#### Data extracts
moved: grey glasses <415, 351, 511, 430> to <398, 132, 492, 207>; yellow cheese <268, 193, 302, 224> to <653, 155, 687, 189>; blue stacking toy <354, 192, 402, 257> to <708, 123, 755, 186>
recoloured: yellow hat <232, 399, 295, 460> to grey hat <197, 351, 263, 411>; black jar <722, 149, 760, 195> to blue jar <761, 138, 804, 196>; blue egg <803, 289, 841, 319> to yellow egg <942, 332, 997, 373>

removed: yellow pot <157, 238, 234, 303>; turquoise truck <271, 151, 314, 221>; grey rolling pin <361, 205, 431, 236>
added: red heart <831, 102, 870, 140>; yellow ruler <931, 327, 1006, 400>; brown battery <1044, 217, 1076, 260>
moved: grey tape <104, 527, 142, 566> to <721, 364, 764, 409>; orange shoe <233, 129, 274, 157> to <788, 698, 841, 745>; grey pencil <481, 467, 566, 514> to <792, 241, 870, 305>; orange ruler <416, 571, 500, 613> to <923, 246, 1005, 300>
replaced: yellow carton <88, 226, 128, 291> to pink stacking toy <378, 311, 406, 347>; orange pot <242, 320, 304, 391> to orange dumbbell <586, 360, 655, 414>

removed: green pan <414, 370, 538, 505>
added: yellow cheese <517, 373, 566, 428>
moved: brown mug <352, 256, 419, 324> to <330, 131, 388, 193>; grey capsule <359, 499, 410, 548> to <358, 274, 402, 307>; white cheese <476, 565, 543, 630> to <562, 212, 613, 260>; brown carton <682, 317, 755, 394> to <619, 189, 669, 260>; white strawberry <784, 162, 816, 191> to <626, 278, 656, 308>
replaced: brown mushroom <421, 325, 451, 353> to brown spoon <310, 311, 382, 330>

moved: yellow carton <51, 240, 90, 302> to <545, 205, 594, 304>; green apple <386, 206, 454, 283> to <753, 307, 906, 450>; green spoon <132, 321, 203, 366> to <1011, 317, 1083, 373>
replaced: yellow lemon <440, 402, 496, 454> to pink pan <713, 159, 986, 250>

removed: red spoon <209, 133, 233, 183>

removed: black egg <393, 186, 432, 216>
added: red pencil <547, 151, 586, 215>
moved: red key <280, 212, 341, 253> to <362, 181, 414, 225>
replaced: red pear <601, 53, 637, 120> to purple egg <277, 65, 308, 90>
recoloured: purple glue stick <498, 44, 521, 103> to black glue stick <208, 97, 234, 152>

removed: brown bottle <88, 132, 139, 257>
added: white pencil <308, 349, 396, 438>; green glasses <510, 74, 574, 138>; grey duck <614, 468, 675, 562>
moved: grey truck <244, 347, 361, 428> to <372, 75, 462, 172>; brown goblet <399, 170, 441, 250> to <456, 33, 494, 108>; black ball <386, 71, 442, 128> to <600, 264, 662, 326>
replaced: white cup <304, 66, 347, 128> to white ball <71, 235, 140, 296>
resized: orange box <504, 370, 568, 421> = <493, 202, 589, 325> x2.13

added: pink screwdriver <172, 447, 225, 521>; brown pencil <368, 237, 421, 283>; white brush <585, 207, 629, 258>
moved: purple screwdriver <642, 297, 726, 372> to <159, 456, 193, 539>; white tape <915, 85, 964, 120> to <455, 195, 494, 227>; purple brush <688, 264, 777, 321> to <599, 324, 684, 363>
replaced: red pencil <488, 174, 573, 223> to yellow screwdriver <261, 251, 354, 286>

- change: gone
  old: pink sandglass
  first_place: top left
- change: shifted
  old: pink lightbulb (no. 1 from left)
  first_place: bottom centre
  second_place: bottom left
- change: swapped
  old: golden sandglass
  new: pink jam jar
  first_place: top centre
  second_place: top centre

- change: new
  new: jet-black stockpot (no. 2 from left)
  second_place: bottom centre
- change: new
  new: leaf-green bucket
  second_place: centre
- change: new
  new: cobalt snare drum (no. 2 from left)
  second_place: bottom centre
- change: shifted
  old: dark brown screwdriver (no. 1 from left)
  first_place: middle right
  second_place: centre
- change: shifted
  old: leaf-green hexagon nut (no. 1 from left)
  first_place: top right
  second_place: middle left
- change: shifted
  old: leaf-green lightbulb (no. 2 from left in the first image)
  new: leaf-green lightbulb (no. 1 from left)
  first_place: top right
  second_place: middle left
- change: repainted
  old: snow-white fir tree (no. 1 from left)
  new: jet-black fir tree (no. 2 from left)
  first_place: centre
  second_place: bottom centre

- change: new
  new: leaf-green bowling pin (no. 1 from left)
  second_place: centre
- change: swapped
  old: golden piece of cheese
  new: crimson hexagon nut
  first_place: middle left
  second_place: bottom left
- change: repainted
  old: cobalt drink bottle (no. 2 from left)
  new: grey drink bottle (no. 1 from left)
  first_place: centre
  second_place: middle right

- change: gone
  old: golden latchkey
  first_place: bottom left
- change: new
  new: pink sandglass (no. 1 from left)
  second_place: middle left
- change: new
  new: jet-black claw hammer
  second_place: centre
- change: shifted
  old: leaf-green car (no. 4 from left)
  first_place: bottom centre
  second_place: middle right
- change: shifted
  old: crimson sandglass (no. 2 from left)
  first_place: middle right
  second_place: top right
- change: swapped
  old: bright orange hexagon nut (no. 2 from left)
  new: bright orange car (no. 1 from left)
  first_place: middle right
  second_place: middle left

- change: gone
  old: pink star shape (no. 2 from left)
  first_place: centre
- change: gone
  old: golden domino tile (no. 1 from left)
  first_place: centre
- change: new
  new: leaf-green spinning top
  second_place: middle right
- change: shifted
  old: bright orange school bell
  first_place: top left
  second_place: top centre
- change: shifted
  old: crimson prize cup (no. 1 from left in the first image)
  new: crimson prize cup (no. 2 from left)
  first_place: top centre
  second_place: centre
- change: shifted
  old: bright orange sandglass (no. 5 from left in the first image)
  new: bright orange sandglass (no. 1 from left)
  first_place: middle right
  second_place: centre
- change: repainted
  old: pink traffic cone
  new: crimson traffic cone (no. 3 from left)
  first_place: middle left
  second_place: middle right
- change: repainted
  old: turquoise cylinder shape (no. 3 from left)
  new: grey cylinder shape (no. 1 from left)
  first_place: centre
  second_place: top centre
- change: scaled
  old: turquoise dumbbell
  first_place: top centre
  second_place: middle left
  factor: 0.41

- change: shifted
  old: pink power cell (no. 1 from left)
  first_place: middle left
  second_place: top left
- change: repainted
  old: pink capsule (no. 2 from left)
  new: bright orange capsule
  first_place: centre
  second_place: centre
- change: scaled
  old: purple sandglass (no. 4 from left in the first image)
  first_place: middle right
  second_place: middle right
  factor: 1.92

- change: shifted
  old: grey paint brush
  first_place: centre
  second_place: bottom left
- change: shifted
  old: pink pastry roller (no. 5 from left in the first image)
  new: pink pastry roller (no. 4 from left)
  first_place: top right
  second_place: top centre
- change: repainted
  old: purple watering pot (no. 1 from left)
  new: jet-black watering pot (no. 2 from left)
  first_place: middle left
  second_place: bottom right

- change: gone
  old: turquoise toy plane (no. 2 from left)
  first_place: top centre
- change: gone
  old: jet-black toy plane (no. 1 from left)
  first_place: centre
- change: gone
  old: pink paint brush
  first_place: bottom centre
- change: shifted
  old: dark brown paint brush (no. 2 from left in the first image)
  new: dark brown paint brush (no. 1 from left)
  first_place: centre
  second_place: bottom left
########
§ **Problem description**:
Search the lines above for the string "glasses" and copy each line that has it.

§ **Completed task**:
moved: grey glasses <415, 351, 511, 430> to <398, 132, 492, 207>; yellow cheese <268, 193, 302, 224> to <653, 155, 687, 189>; blue stacking toy <354, 192, 402, 257> to <708, 123, 755, 186>
added: white pencil <308, 349, 396, 438>; green glasses <510, 74, 574, 138>; grey duck <614, 468, 675, 562>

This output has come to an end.